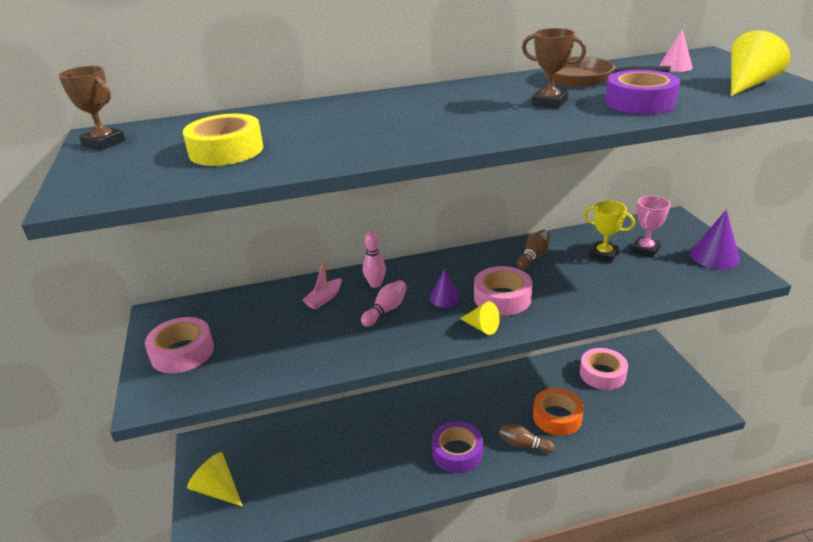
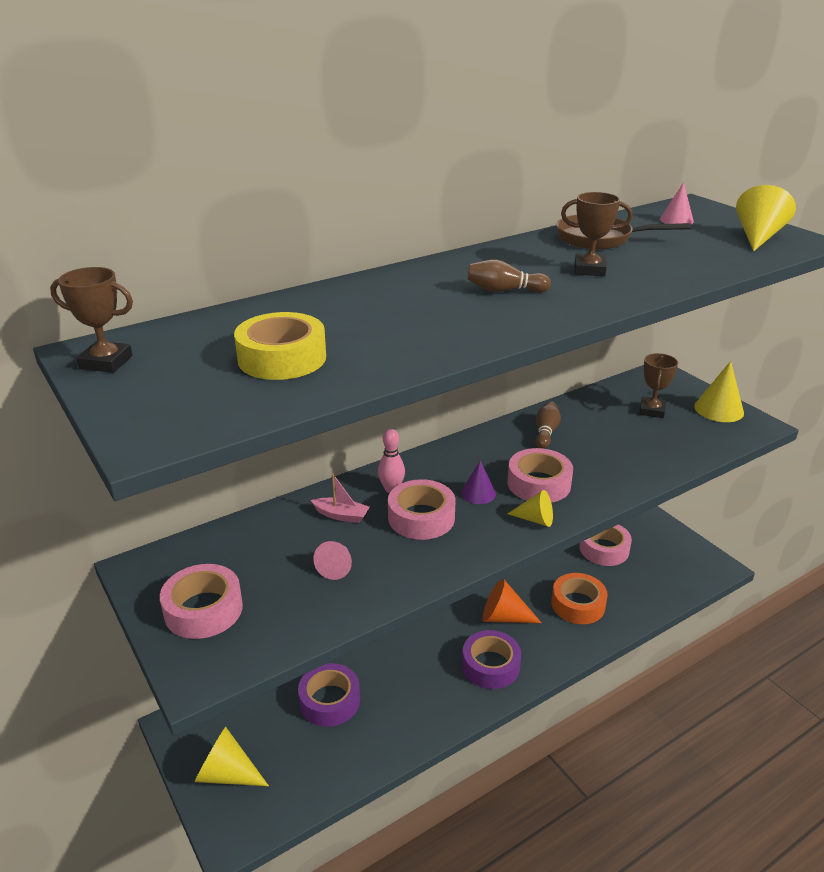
camera: 20 degrees left, 0 degrees up
(296, 338) = (336, 567): none -> pink cone
(324, 299) = (341, 515): pink boat -> pink boat turned 90 degrees counterclockwise
(386, 310) = (421, 517): pink bowling pin -> pink tape
(486, 415) = (504, 617): none -> orange cone
(523, 445) = (556, 641): brown bowling pin -> brown bowling pin (504, 290)
(603, 255) = (615, 421): yellow trophy -> none
(640, 102) = (677, 264): purple tape -> purple tape (329, 701)
(645, 250) = (651, 410): pink trophy -> brown trophy
(714, 256) = (719, 409): purple cone -> yellow cone

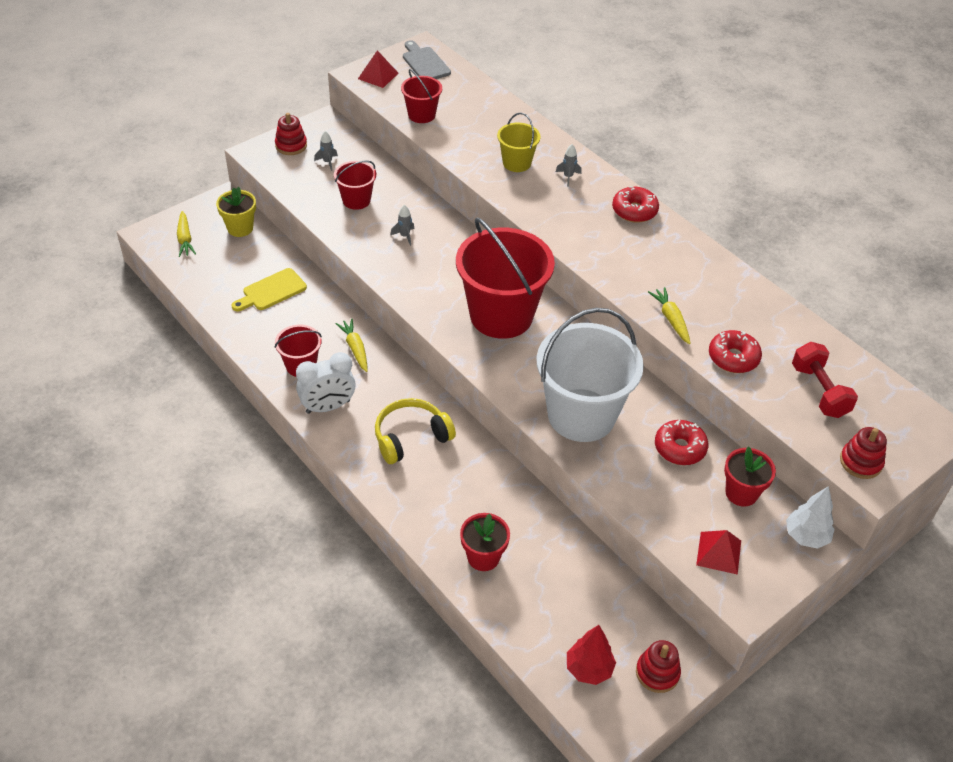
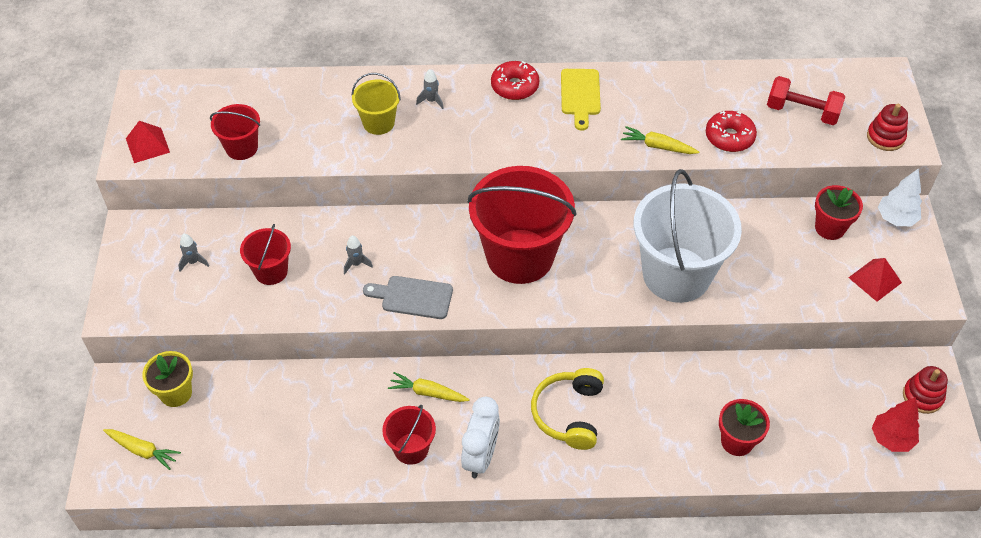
camera: 50 degrees left, 5 degrees up
(271, 291) = (290, 416): yellow cutting board -> yellow cutting board (580, 95)
(291, 145) = (137, 277): red stacking toy -> none
(425, 63) = (169, 100): grey cutting board -> grey cutting board (413, 297)
(680, 448) = (759, 235): red donut -> none

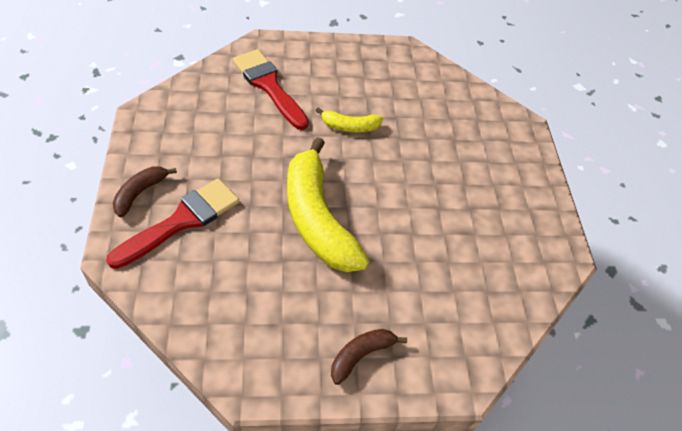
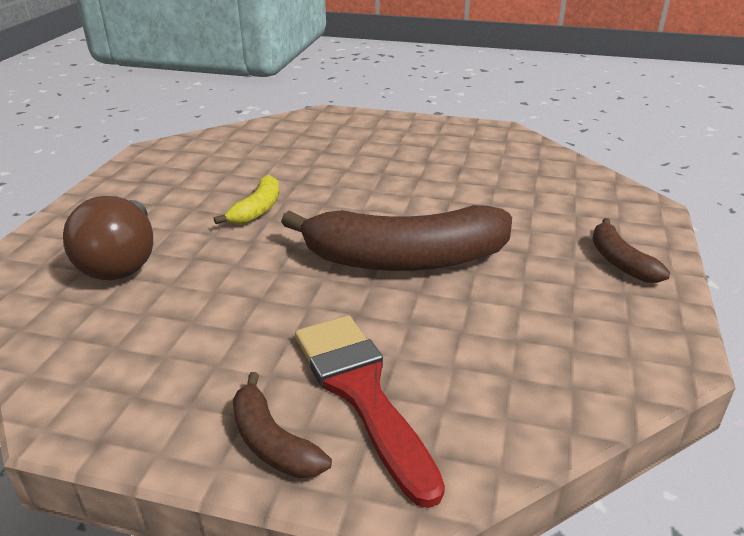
camera: 65 degrees left, 20 degrees down
(268, 86) = (122, 262): red brush -> brown light bulb
(317, 218) = (404, 259): yellow banana -> brown banana

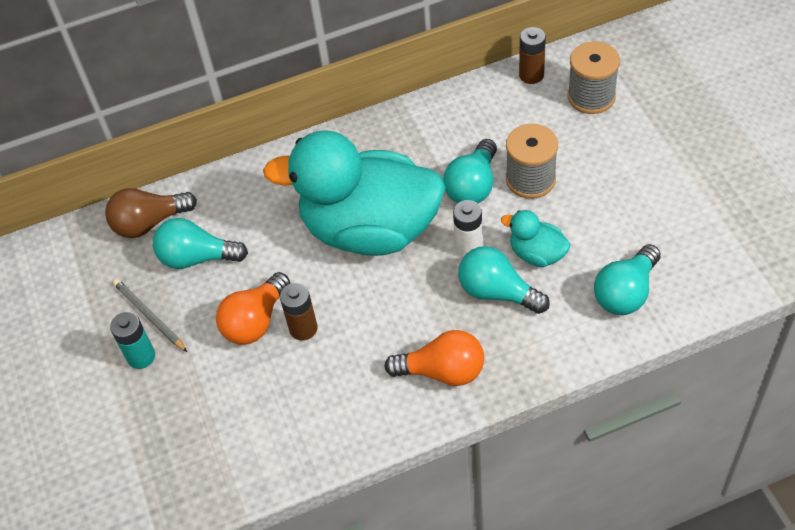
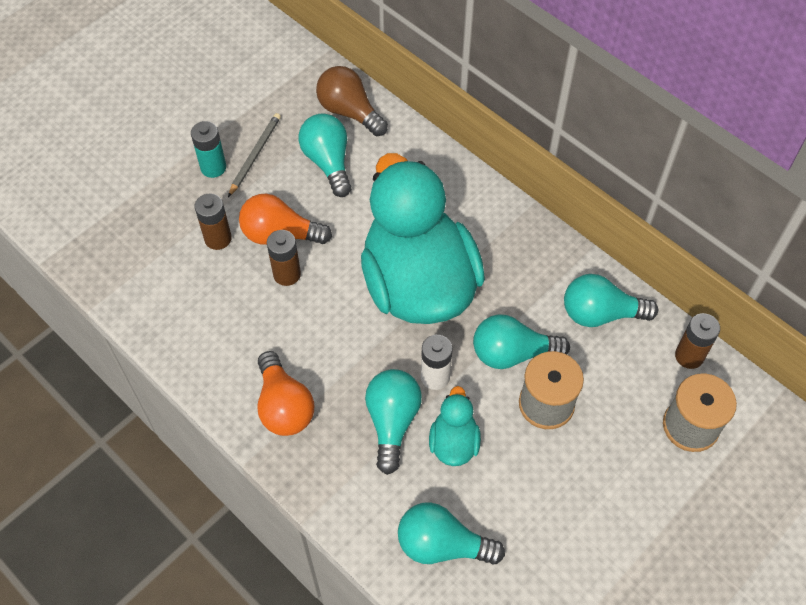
camera: 60 degrees right, 5 degrees up
(229, 376) = (218, 239): none -> brown battery
(465, 115) = (600, 314): none -> turquoise light bulb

### TASK ITEM
Looking above, find the stretch of lines that opens with the one holding "(386, 310) = (421, 517): pink" and closes with the one holding "(229, 376) = (218, 239): none". Copy it exactly, pictures excluded.

### WRITTEN RESPONSE
(386, 310) = (421, 517): pink bowling pin -> pink tape
(486, 415) = (504, 617): none -> orange cone
(523, 445) = (556, 641): brown bowling pin -> brown bowling pin (504, 290)
(603, 255) = (615, 421): yellow trophy -> none
(640, 102) = (677, 264): purple tape -> purple tape (329, 701)
(645, 250) = (651, 410): pink trophy -> brown trophy
(714, 256) = (719, 409): purple cone -> yellow cone

camera: 50 degrees left, 5 degrees up
(271, 291) = (290, 416): yellow cutting board -> yellow cutting board (580, 95)
(291, 145) = (137, 277): red stacking toy -> none
(425, 63) = (169, 100): grey cutting board -> grey cutting board (413, 297)
(680, 448) = (759, 235): red donut -> none

camera: 65 degrees left, 20 degrees down
(268, 86) = (122, 262): red brush -> brown light bulb
(317, 218) = (404, 259): yellow banana -> brown banana

camera: 60 degrees right, 5 degrees up
(229, 376) = (218, 239): none -> brown battery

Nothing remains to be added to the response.